** Opening Data block **

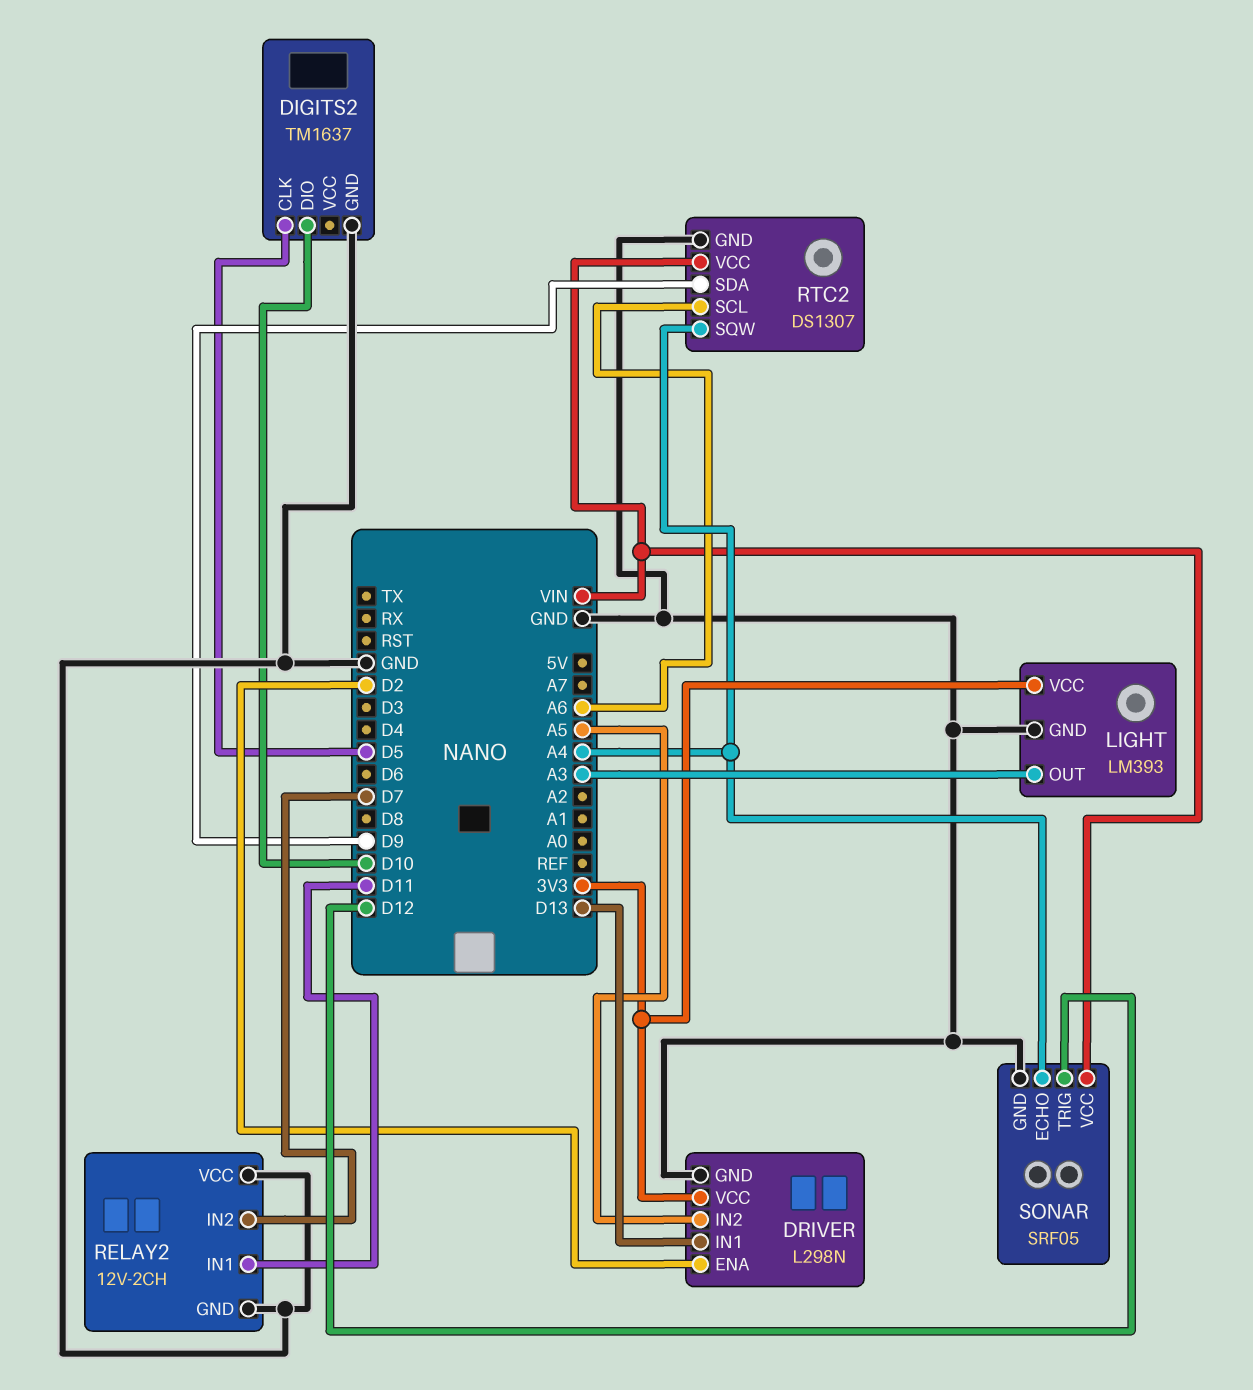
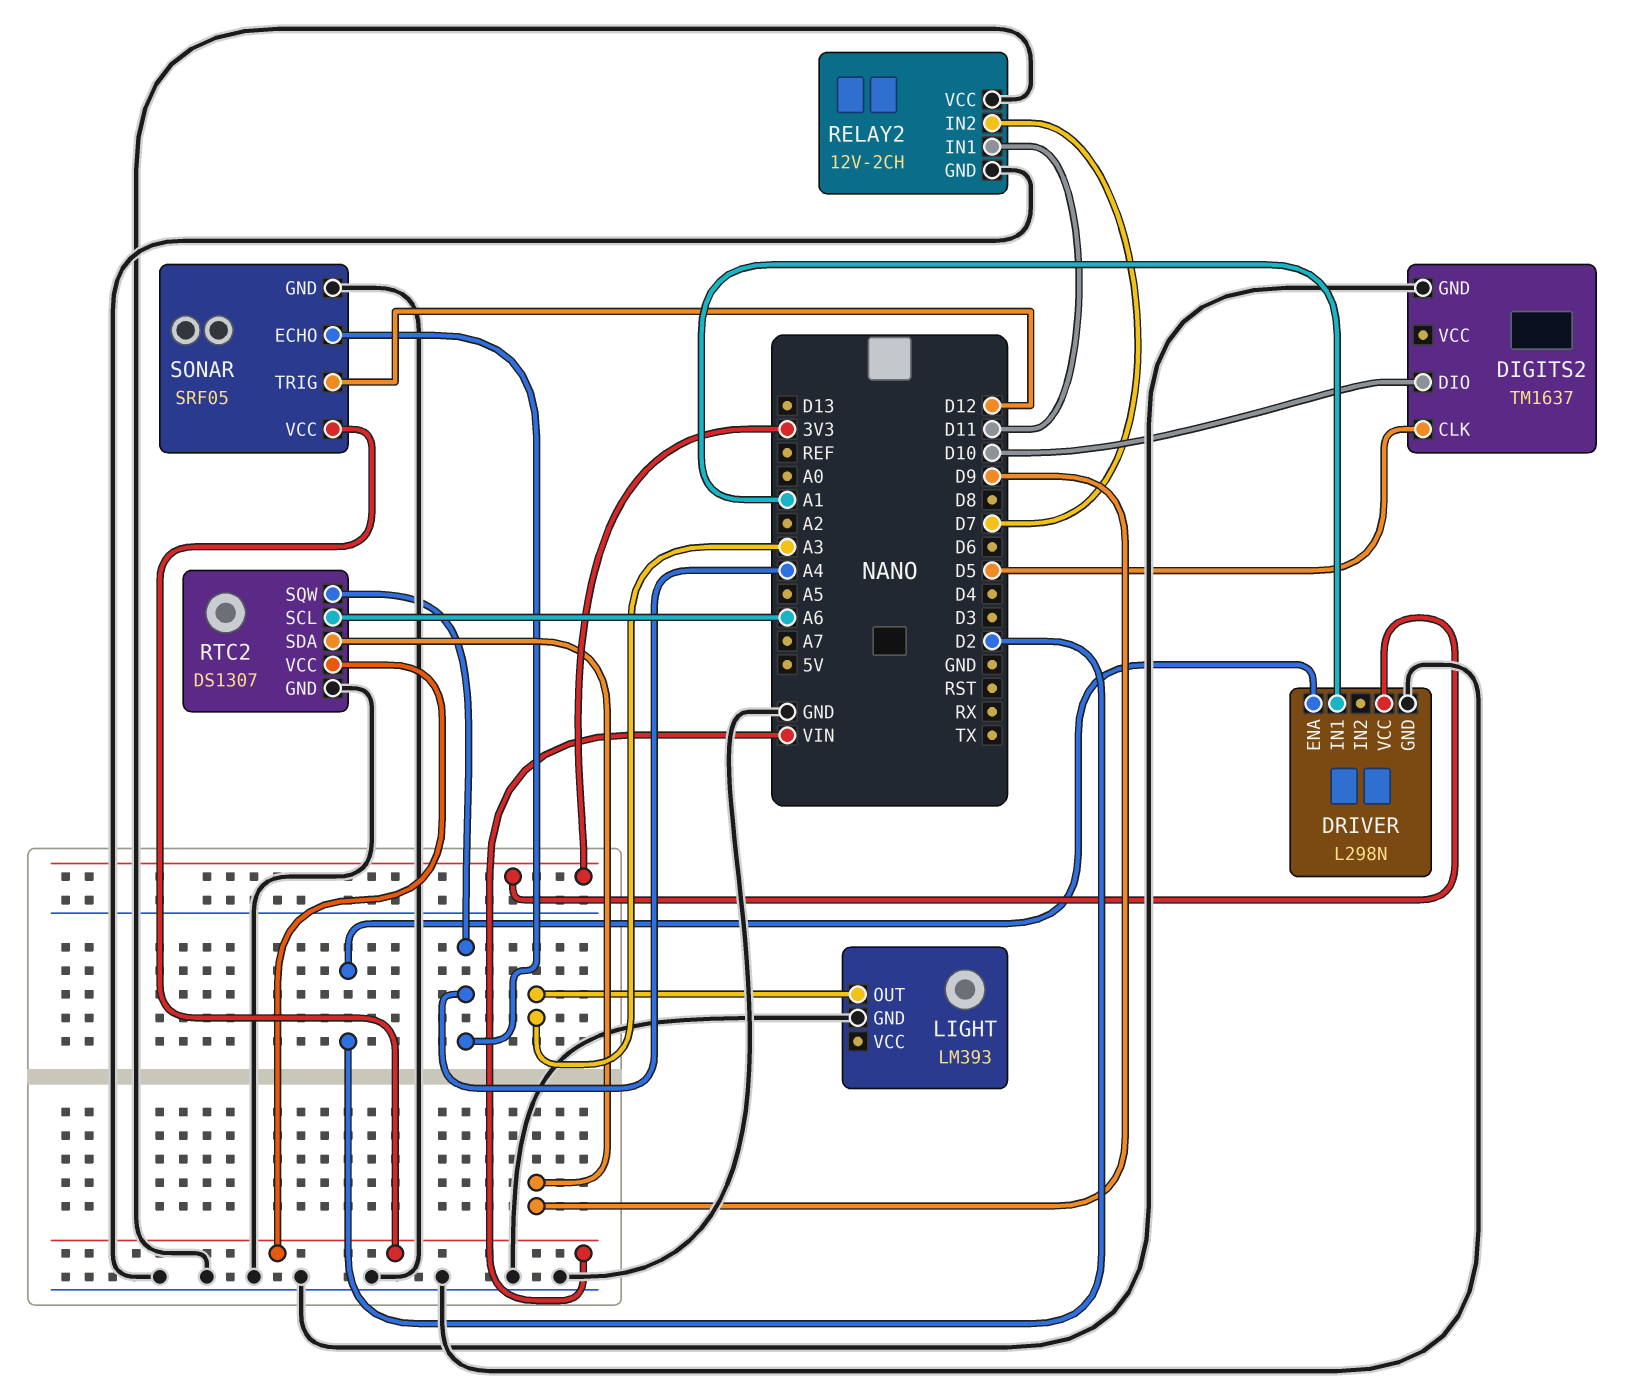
DRIVER pin IN1: D13 -> A1
DRIVER pin IN2: A5 -> none
LIGHT pin VCC: 3V3 -> none

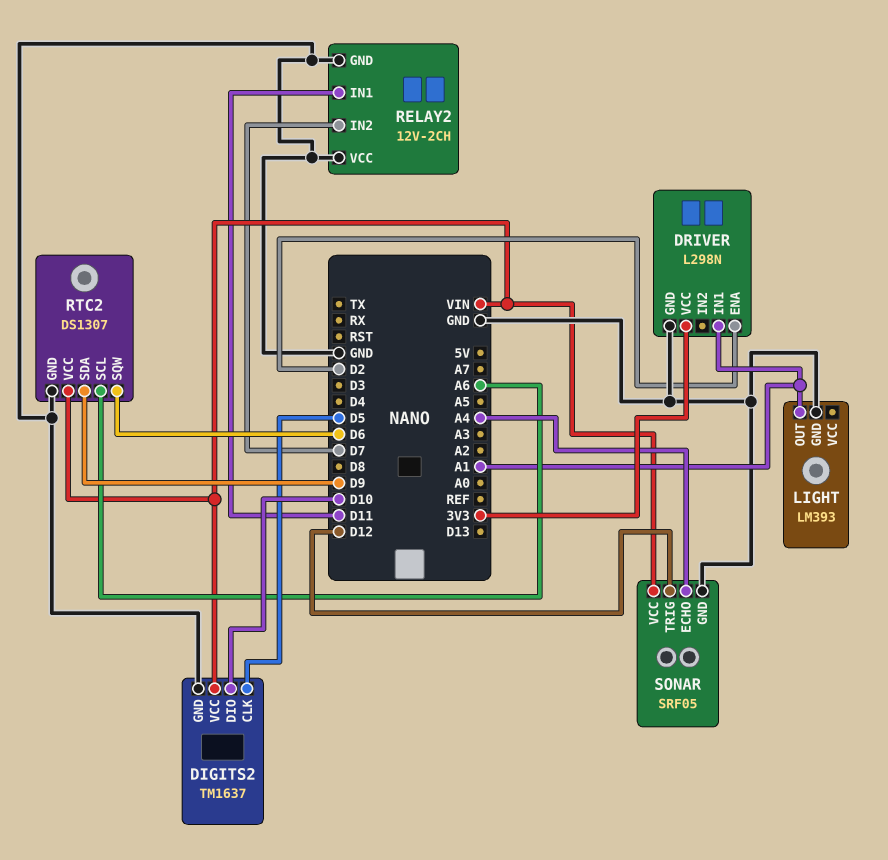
DIGITS2 pin VCC: none -> VIN
LIGHT pin OUT: A3 -> A1
RTC2 pin SQW: A4 -> D6

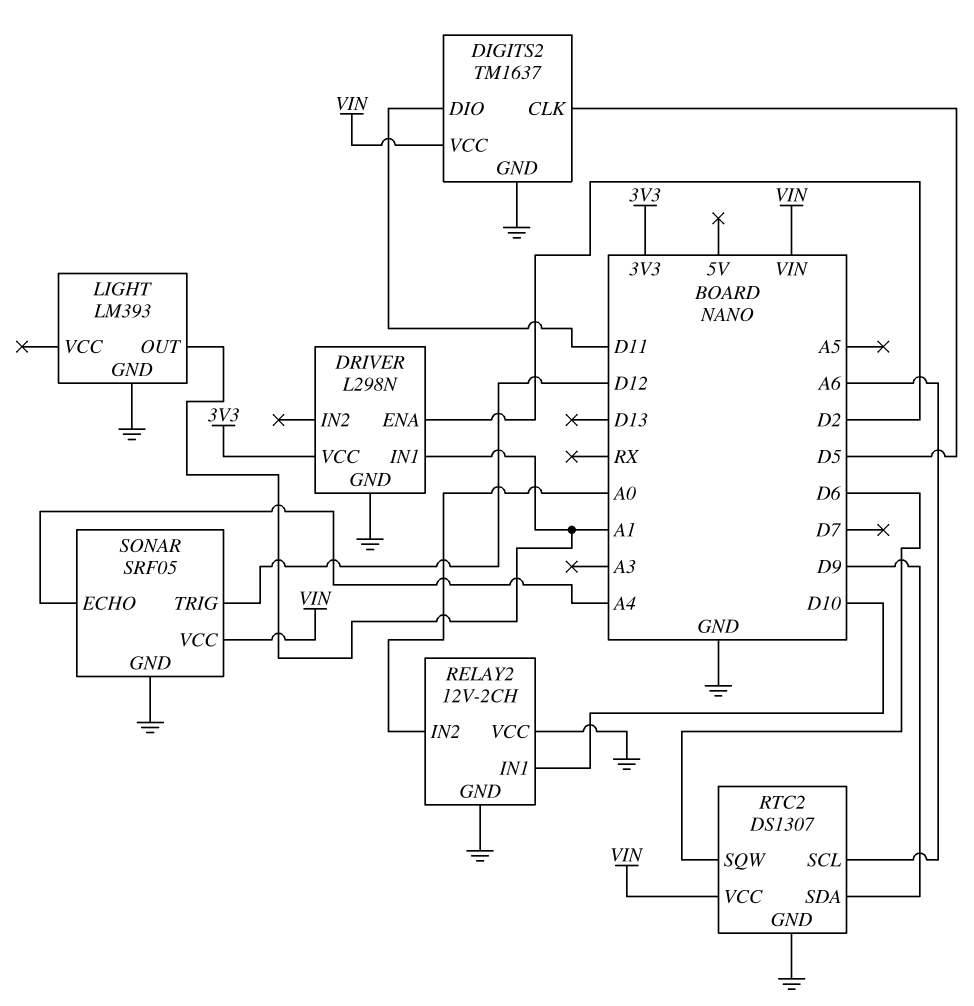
DIGITS2 pin DIO: D10 -> D11
RELAY2 pin IN1: D11 -> D10
RELAY2 pin IN2: D7 -> A0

** Closing Data block **

[Problem to work on] Check each line above for the string "none" and copy every line that has it.

[Written reply]
DRIVER pin IN2: A5 -> none
LIGHT pin VCC: 3V3 -> none
DIGITS2 pin VCC: none -> VIN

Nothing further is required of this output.